* **Instructions for the task**
Could you give the listing again exactly, without its pictures?

* **Given material**
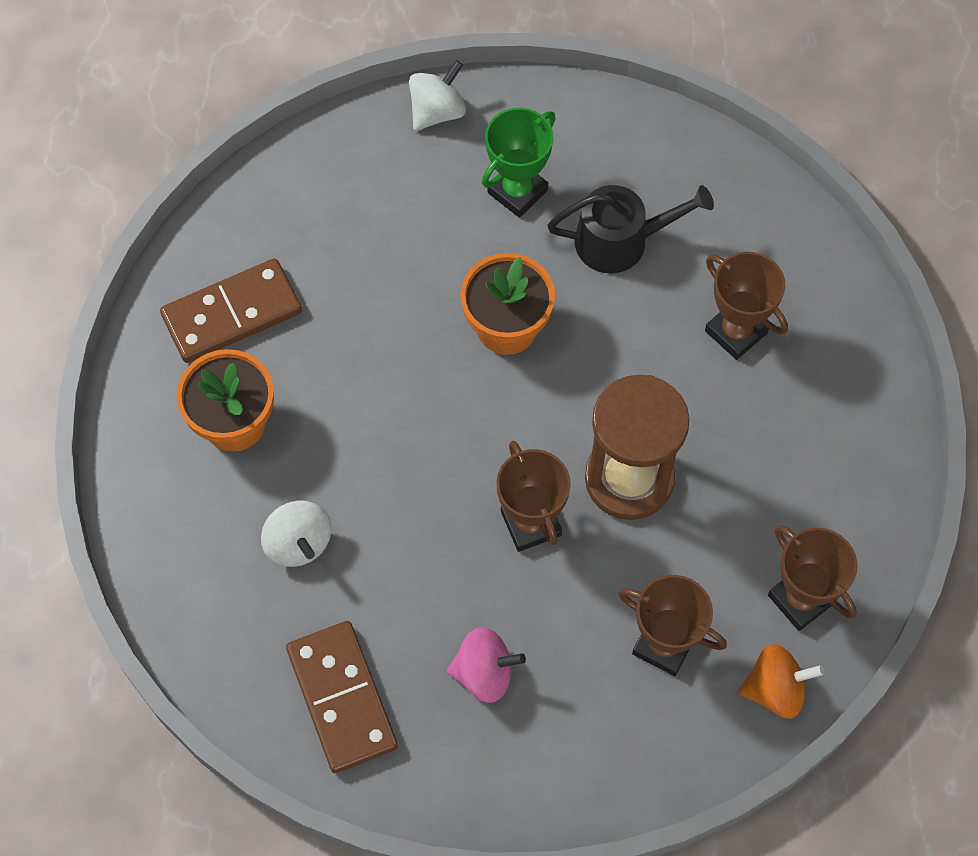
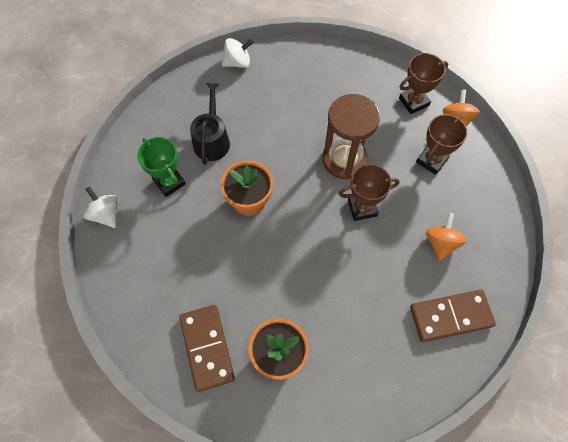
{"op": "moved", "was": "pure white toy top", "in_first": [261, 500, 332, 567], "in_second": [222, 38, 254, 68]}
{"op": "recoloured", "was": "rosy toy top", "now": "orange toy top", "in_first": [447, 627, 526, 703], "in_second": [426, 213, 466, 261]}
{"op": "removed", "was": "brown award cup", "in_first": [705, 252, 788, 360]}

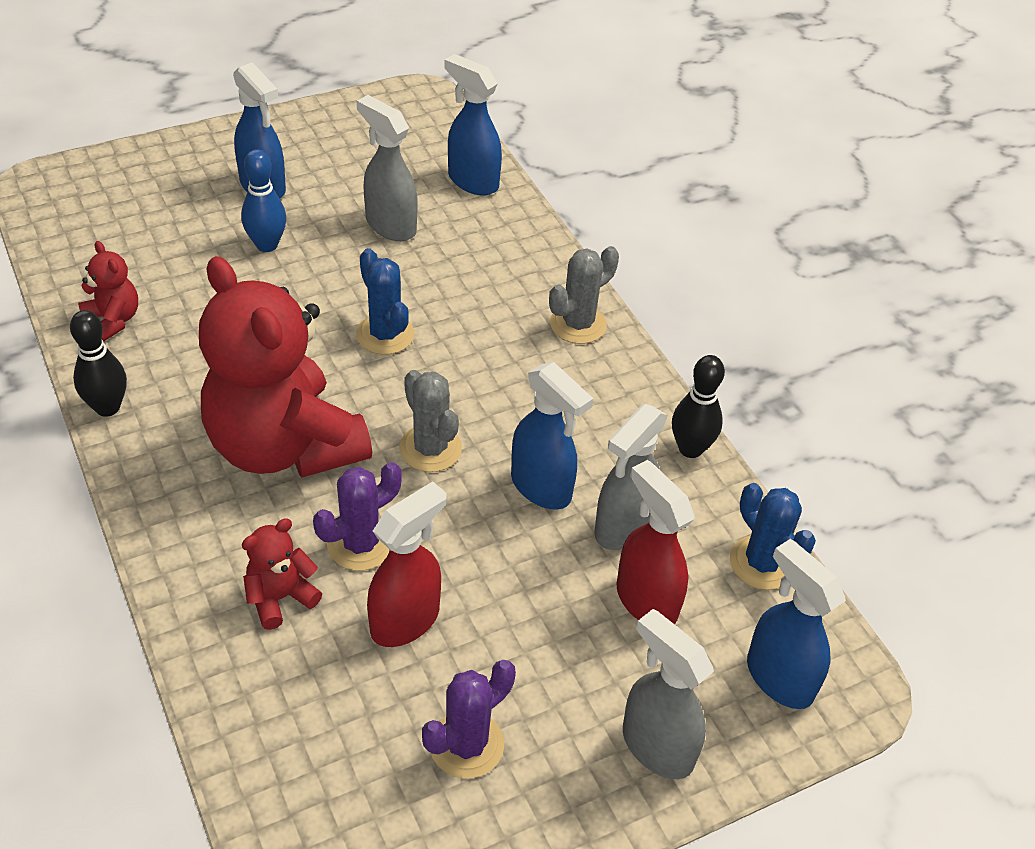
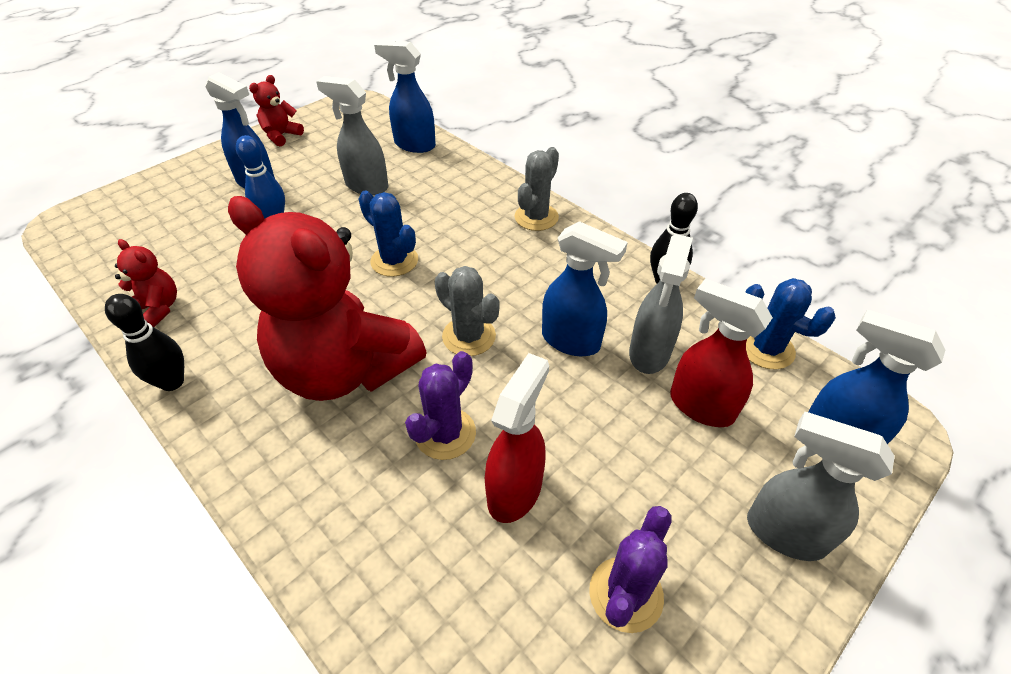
{"op": "moved", "was": "crimson teddy", "in_first": [242, 518, 322, 630], "in_second": [249, 75, 304, 146]}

* **Written answer**
{"op": "moved", "was": "pure white toy top", "in_first": [261, 500, 332, 567], "in_second": [222, 38, 254, 68]}
{"op": "recoloured", "was": "rosy toy top", "now": "orange toy top", "in_first": [447, 627, 526, 703], "in_second": [426, 213, 466, 261]}
{"op": "removed", "was": "brown award cup", "in_first": [705, 252, 788, 360]}

{"op": "moved", "was": "crimson teddy", "in_first": [242, 518, 322, 630], "in_second": [249, 75, 304, 146]}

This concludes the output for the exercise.